_TASK TO COMPLETE_. From the records below, copy each line that has the word "bottle" in it.

_Object inventory comparisons_.
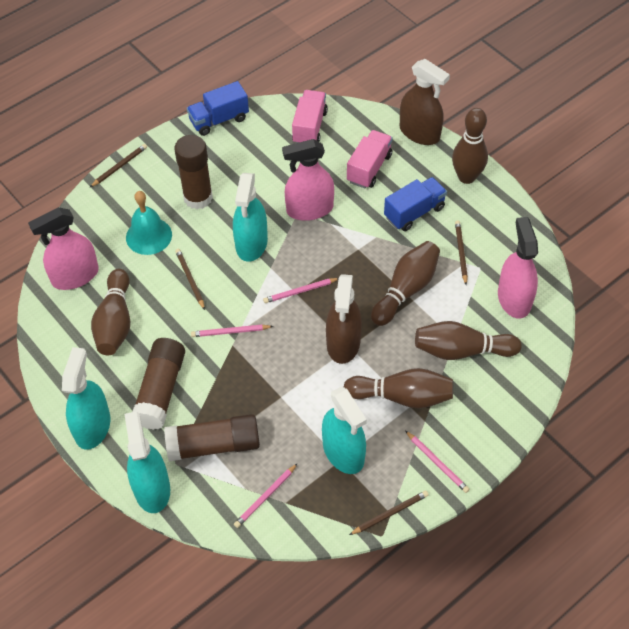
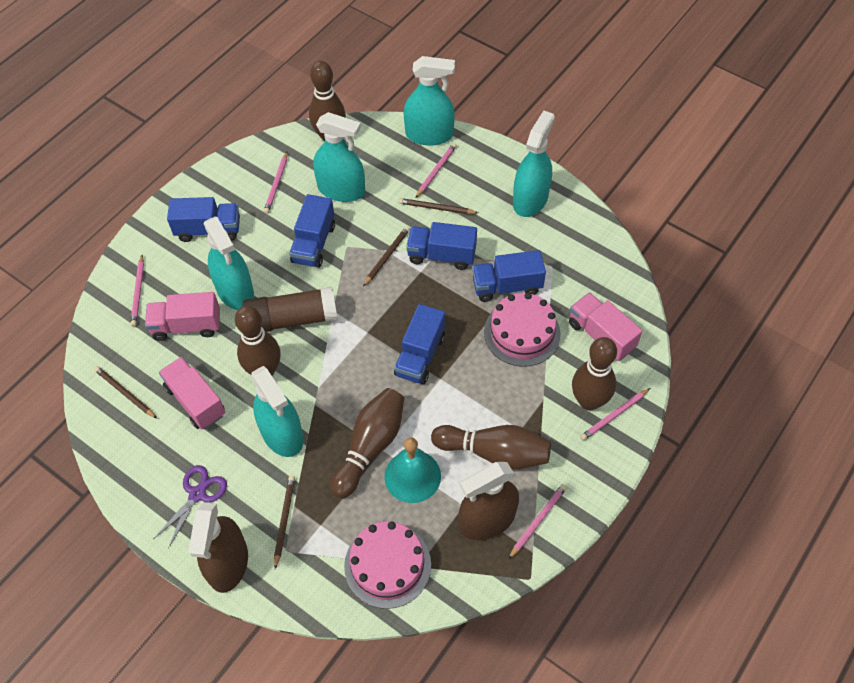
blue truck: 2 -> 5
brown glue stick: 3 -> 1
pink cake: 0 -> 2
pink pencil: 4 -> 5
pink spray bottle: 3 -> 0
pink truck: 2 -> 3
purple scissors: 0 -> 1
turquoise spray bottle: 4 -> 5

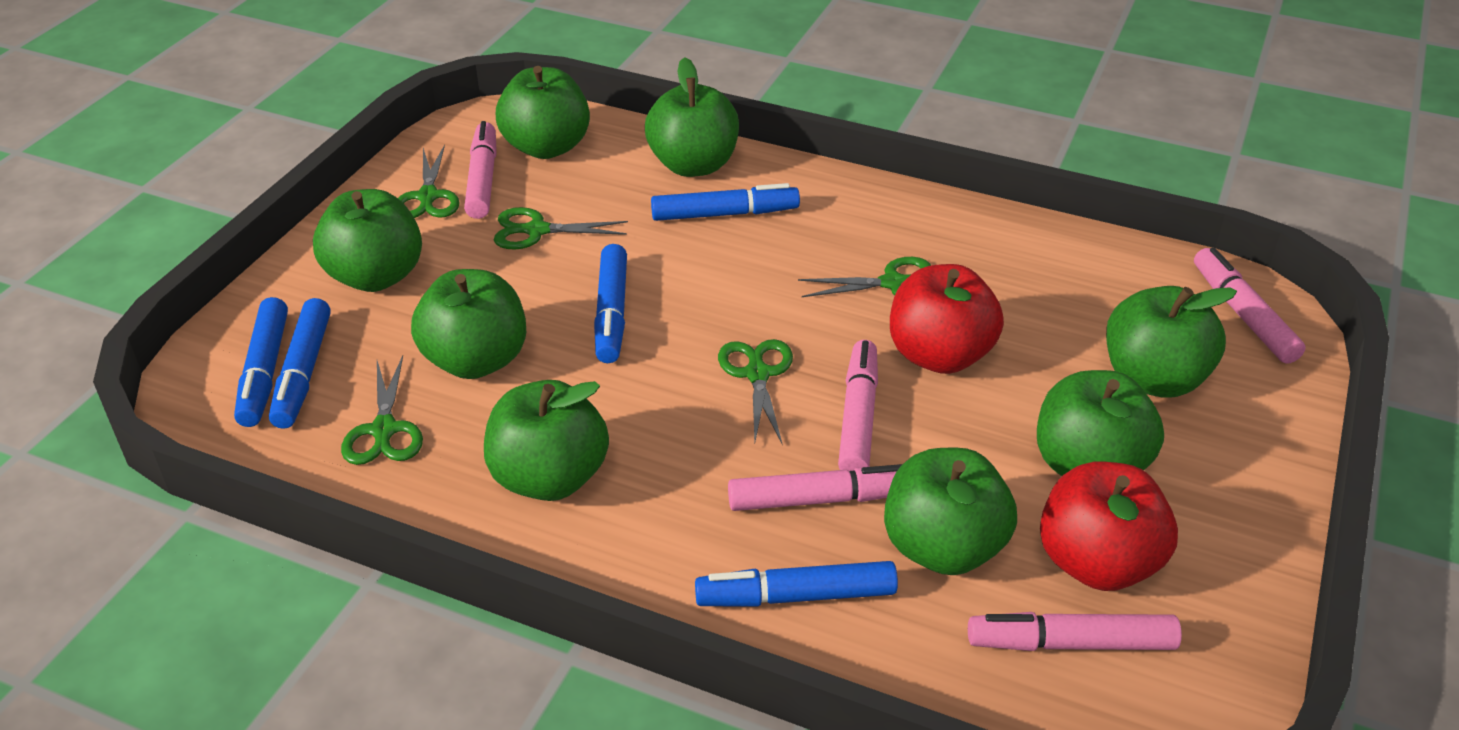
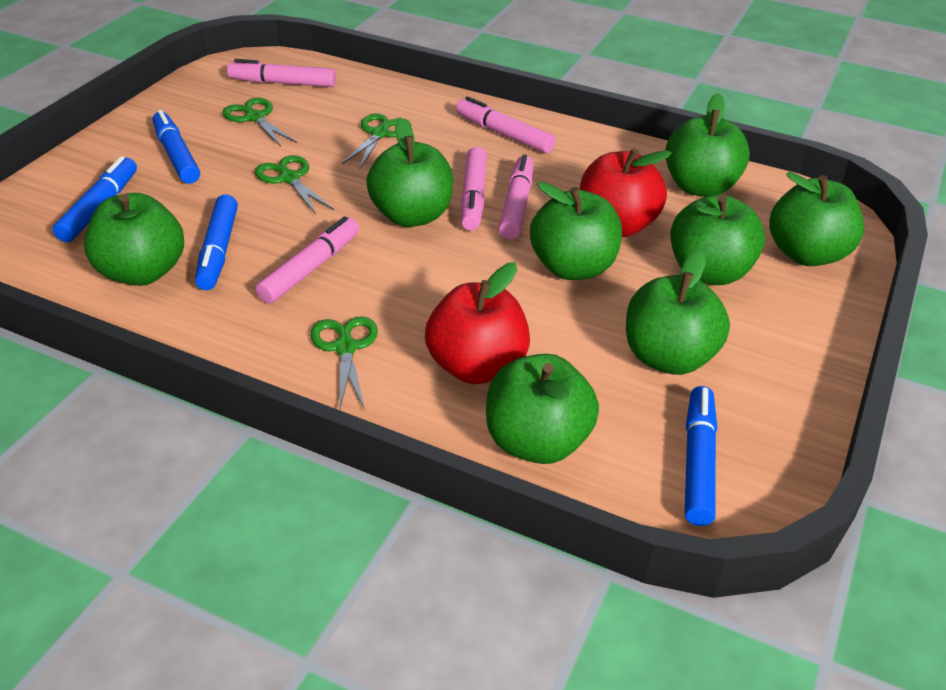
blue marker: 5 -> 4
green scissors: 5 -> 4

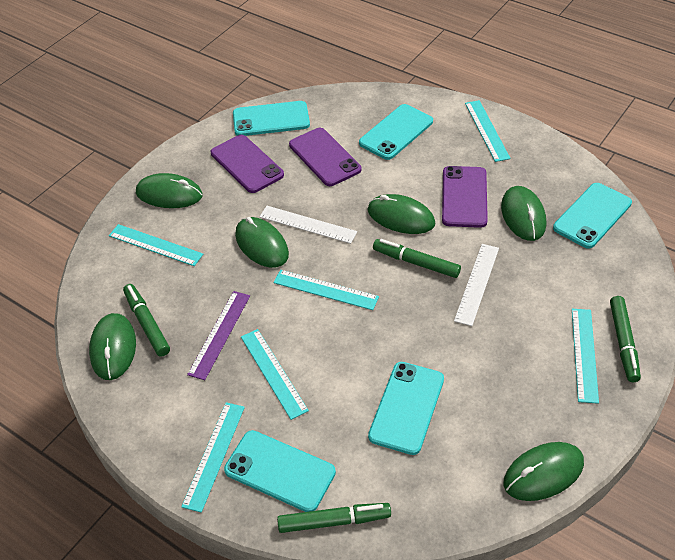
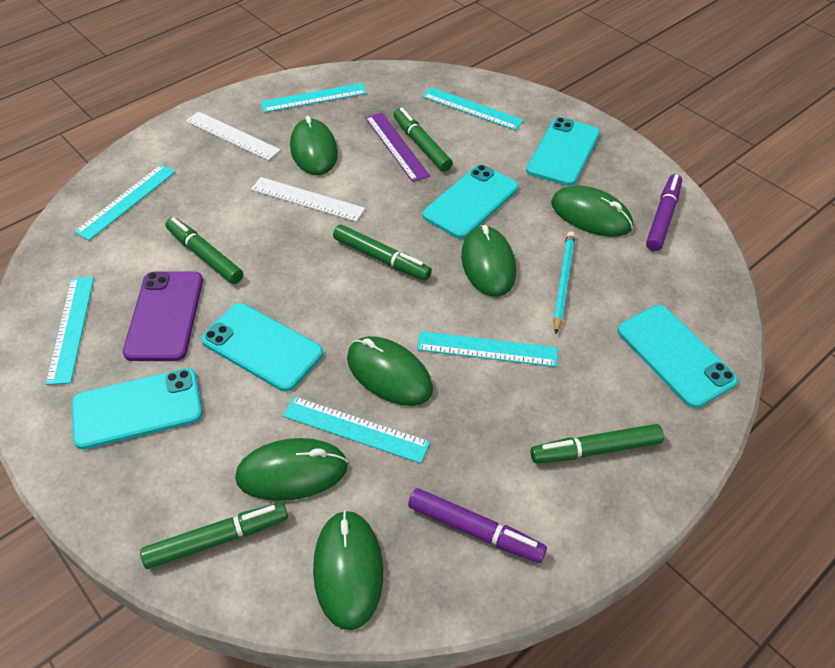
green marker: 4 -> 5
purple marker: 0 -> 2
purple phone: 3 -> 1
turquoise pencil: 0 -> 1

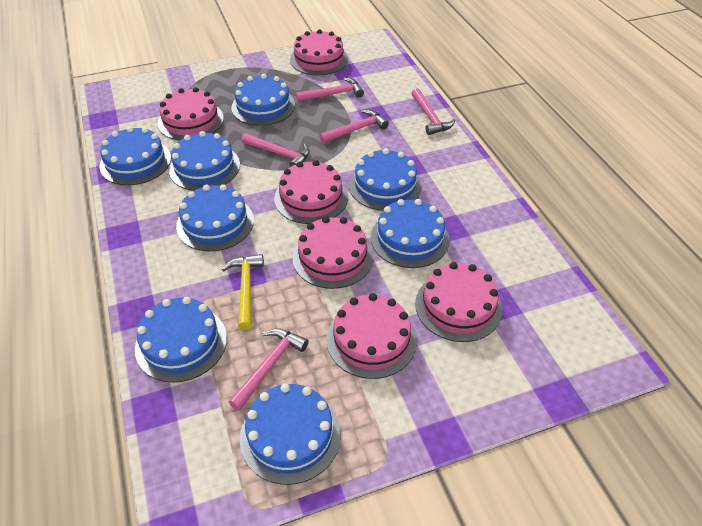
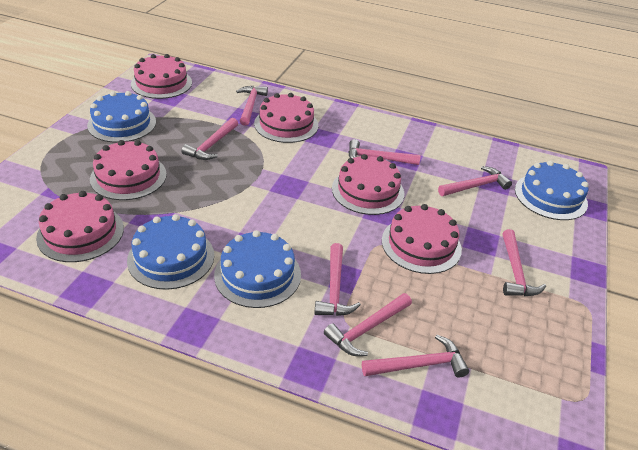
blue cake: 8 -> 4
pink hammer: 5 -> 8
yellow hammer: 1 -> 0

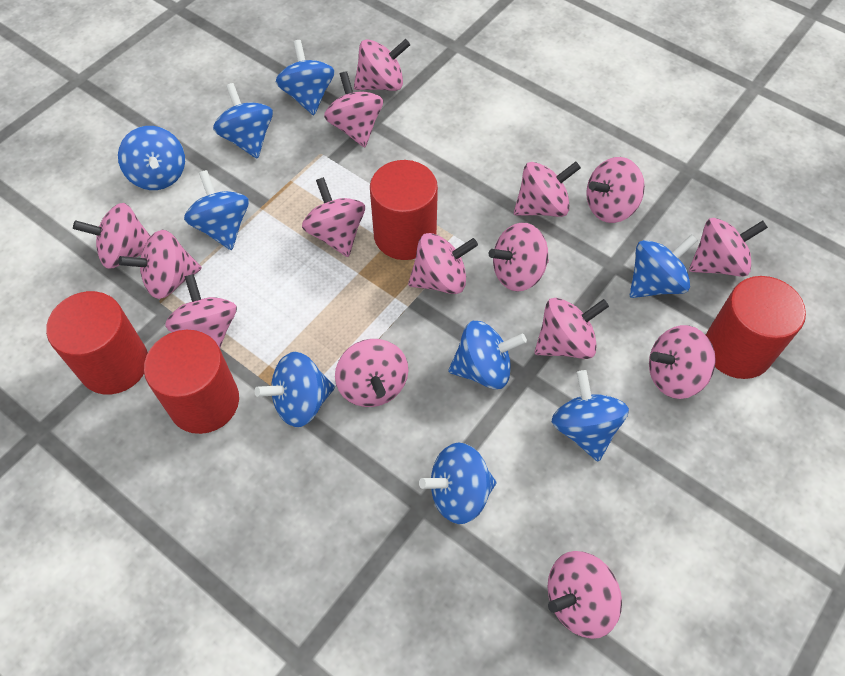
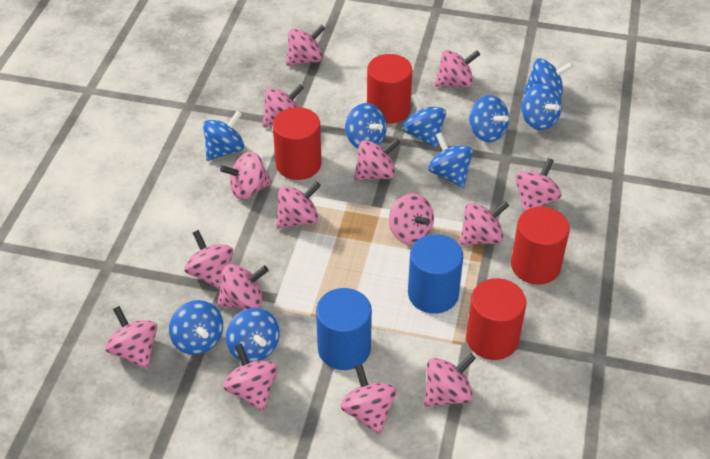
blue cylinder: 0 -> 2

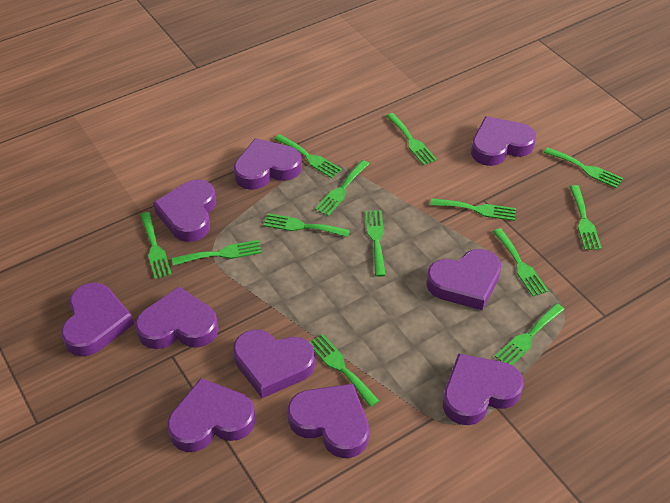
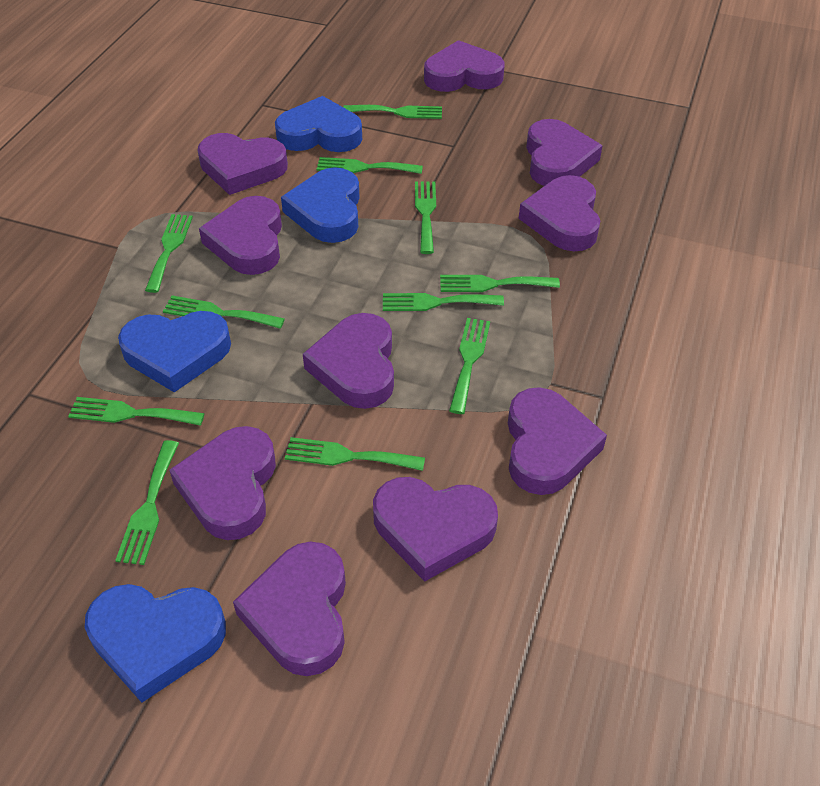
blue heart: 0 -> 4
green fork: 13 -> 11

_EXERCISE ANSWER_.
pink spray bottle: 3 -> 0
turquoise spray bottle: 4 -> 5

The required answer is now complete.